PROMPT: Locate the line that contains "J102 pin 2: GND -> N11" in the data that follows. Copy it and every subsequent line to the end, exactly, excluding pictures.

Revision tracking records:
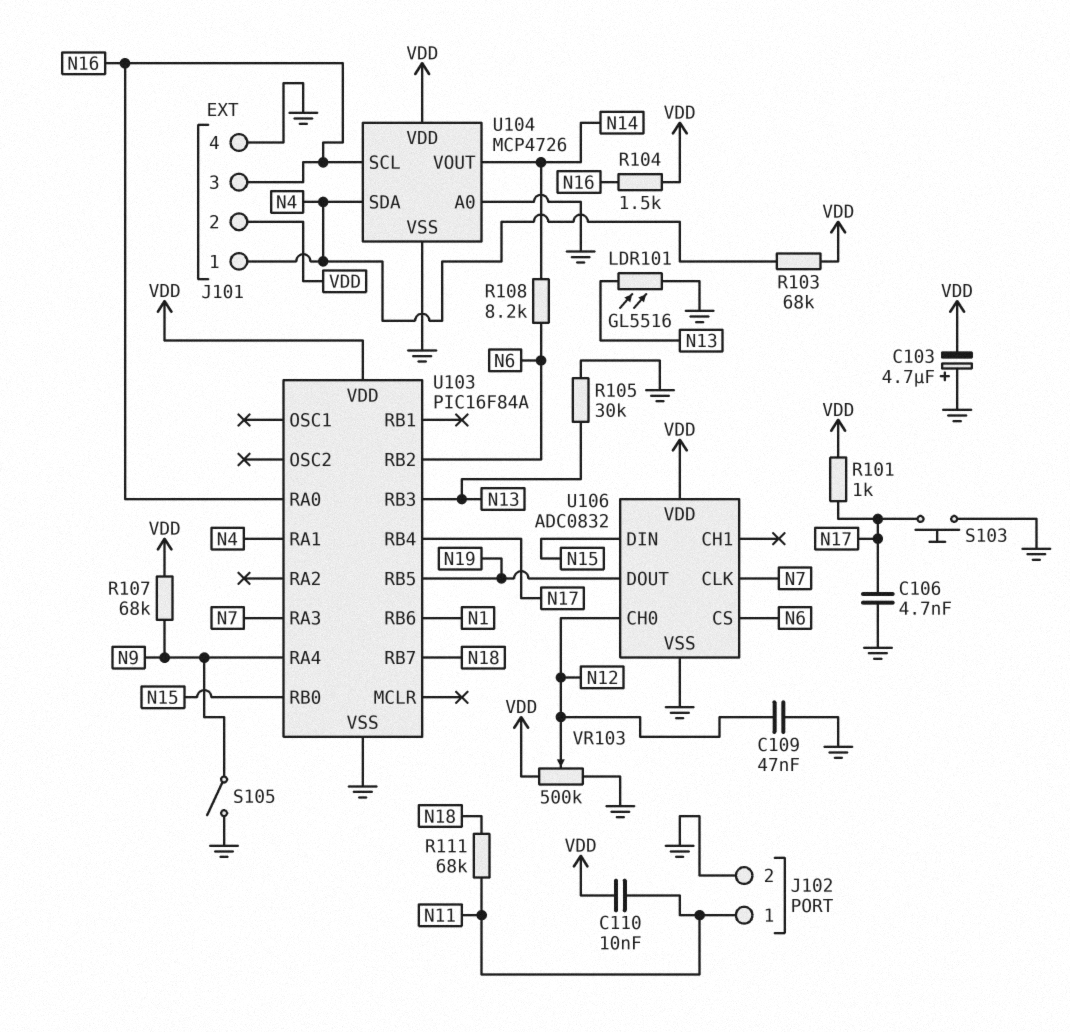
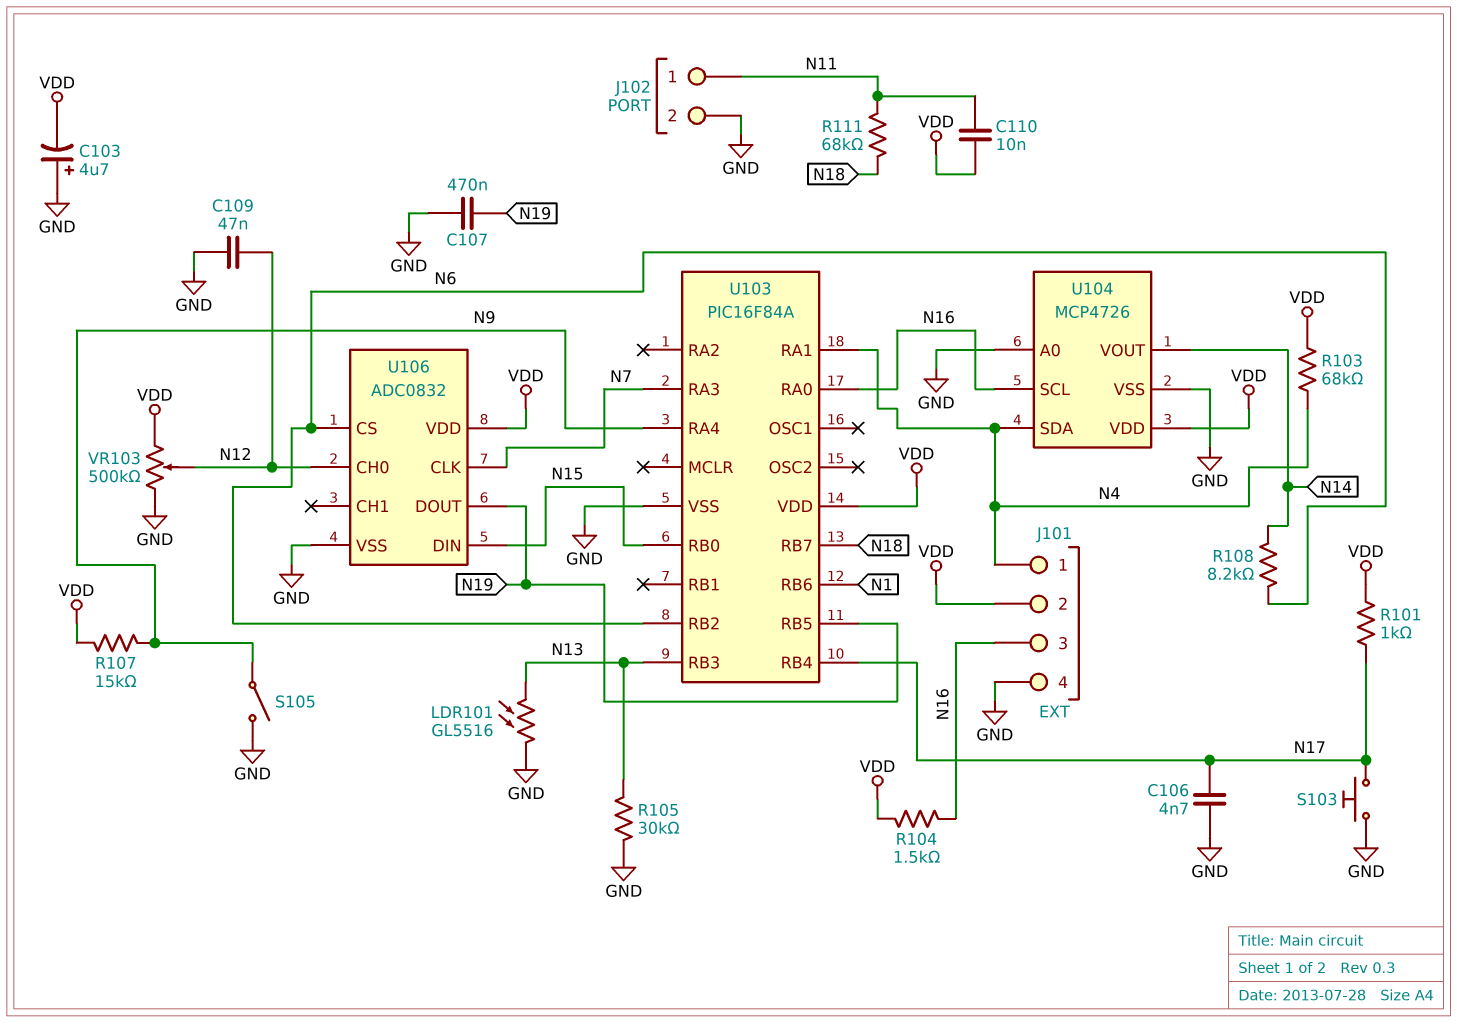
C107: none -> 470nF (GND, N19)
R107: 68k (N9, VDD) -> 15k (N9, VDD)

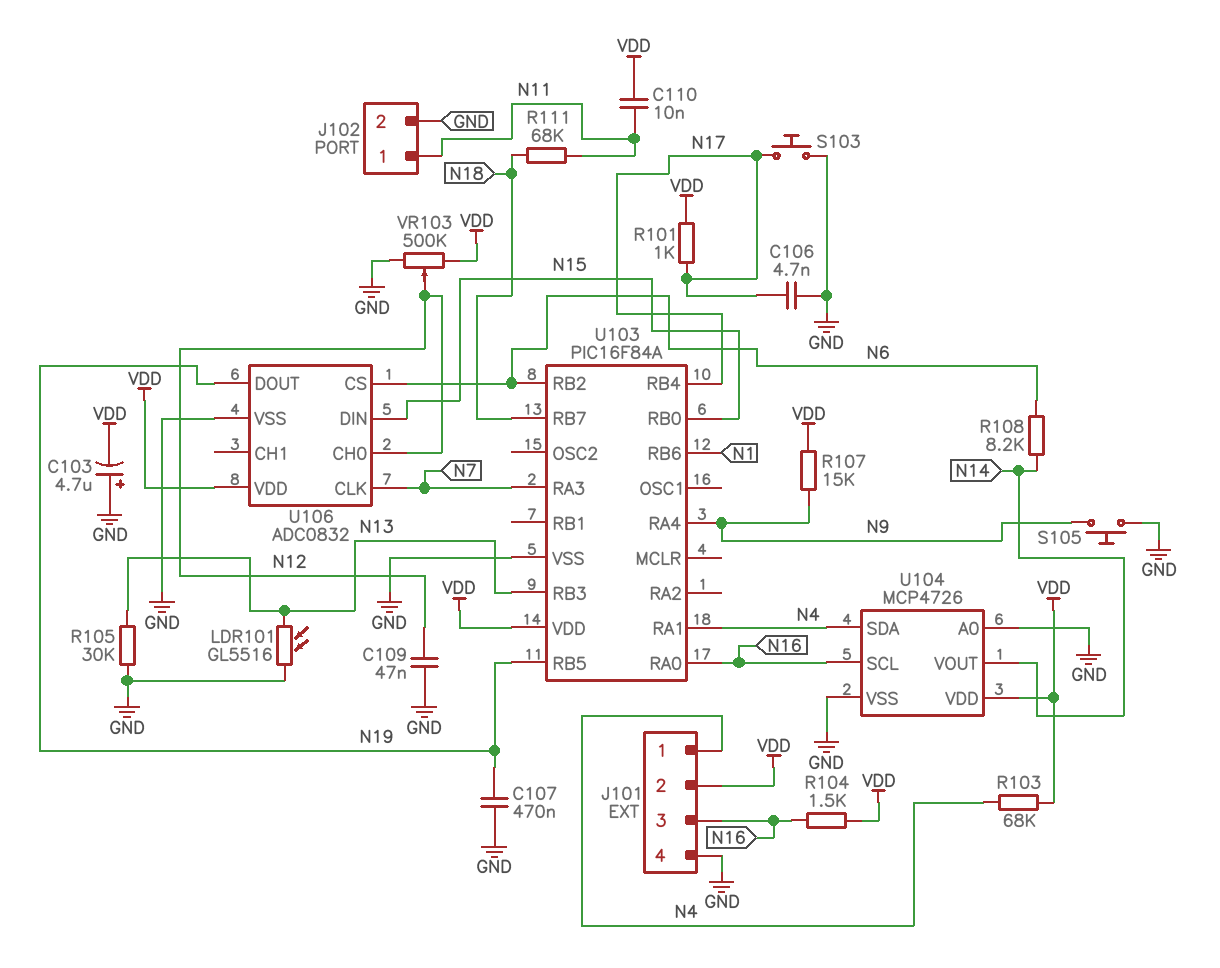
S105: switch (GND, N9) -> button (GND, N9)

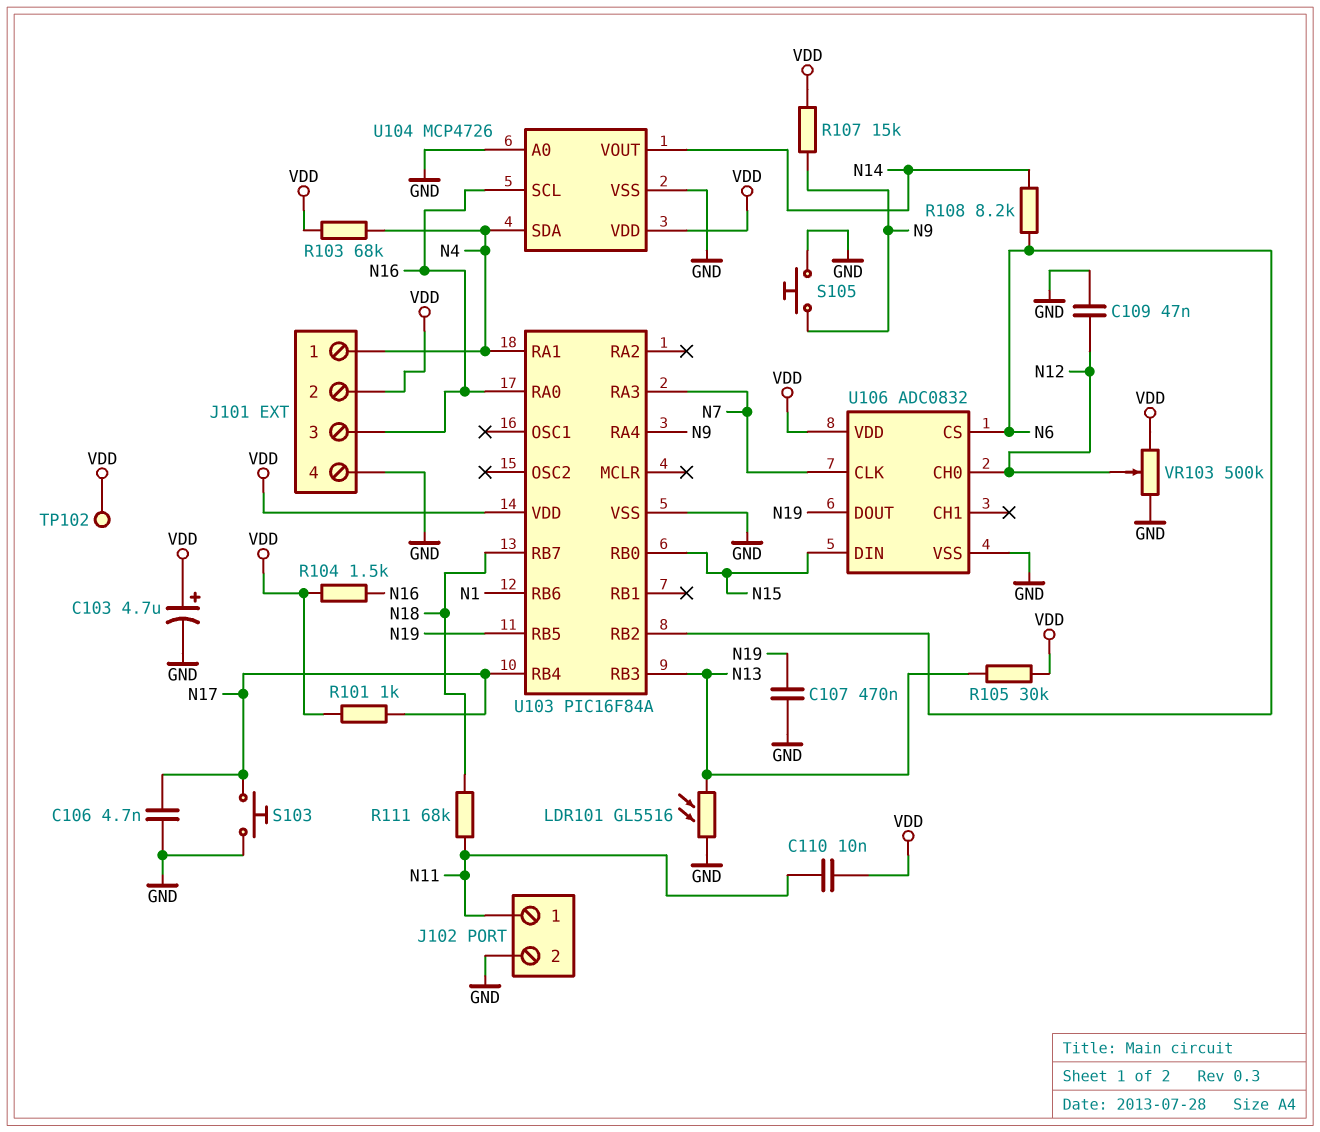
C103: 4.7uF (plus GND, minus VDD) -> 4.7uF (plus VDD, minus GND)
R105: 30k (GND, N13) -> 30k (N13, VDD)
TP102: none -> test point (VDD)

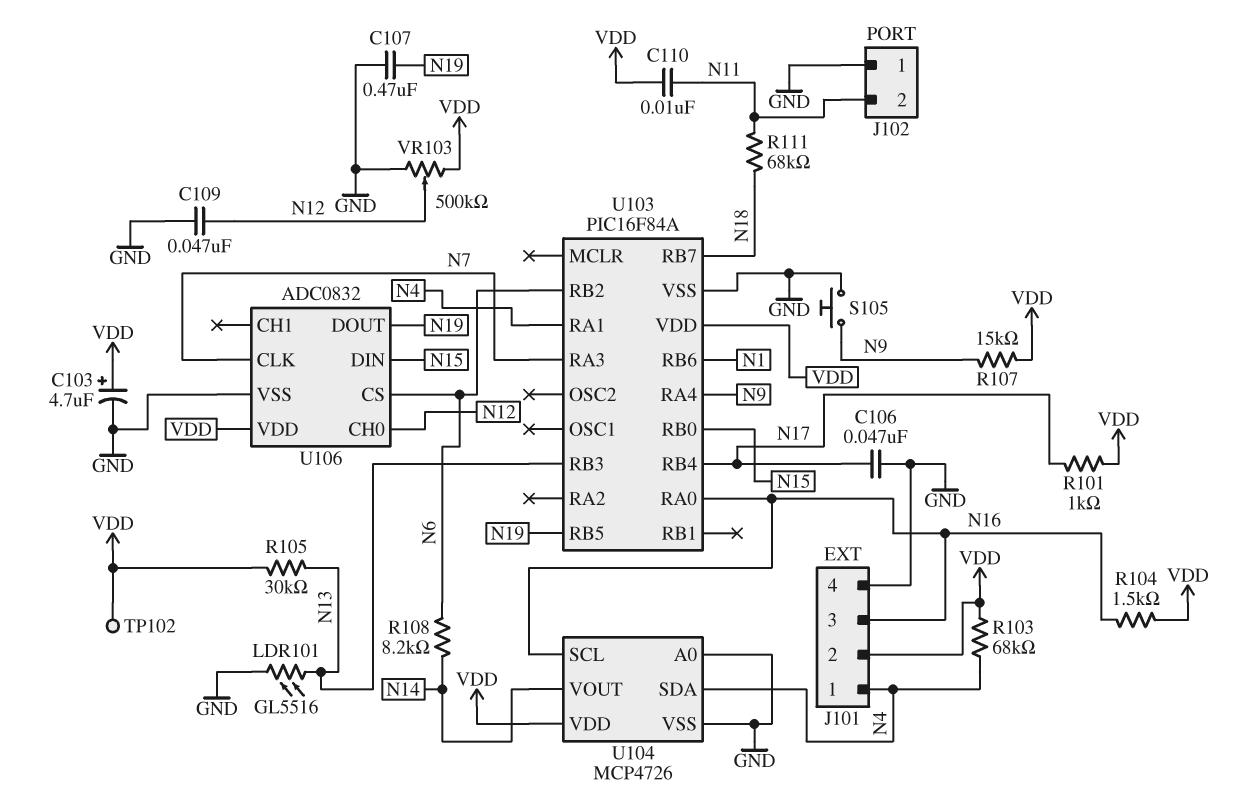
C106: 4.7nF (GND, N17) -> 47nF (GND, N17)
J102 pin 1: N11 -> GND
J102 pin 2: GND -> N11
S103: button (GND, N17) -> none

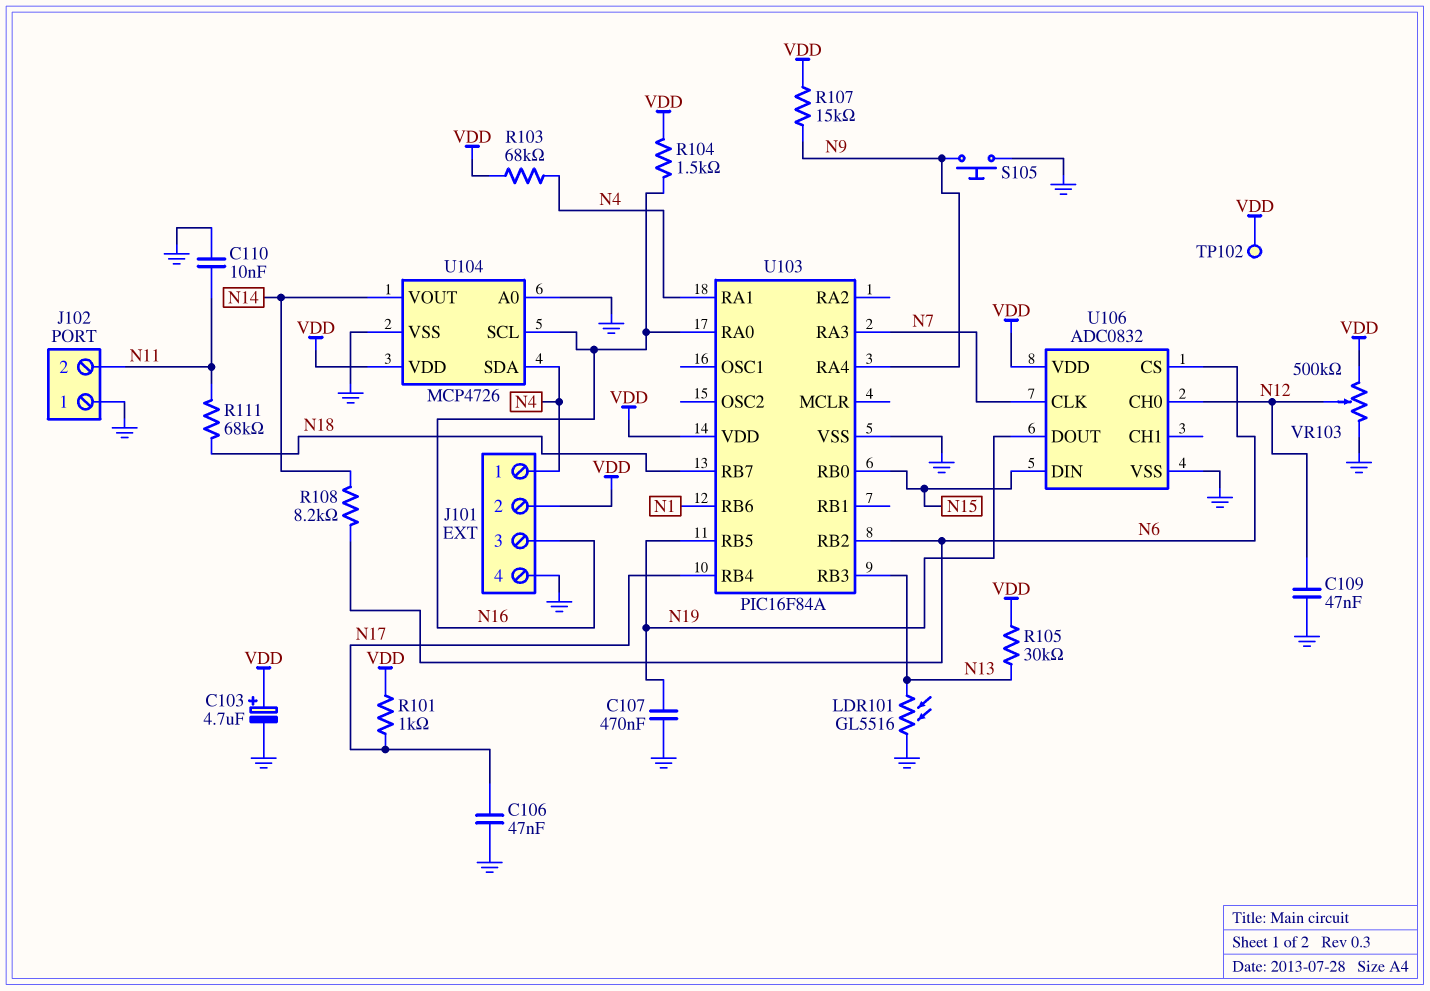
C110: 10nF (N11, VDD) -> 10nF (GND, N11)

RESULT OF THE TASK:
J102 pin 2: GND -> N11
S103: button (GND, N17) -> none

C110: 10nF (N11, VDD) -> 10nF (GND, N11)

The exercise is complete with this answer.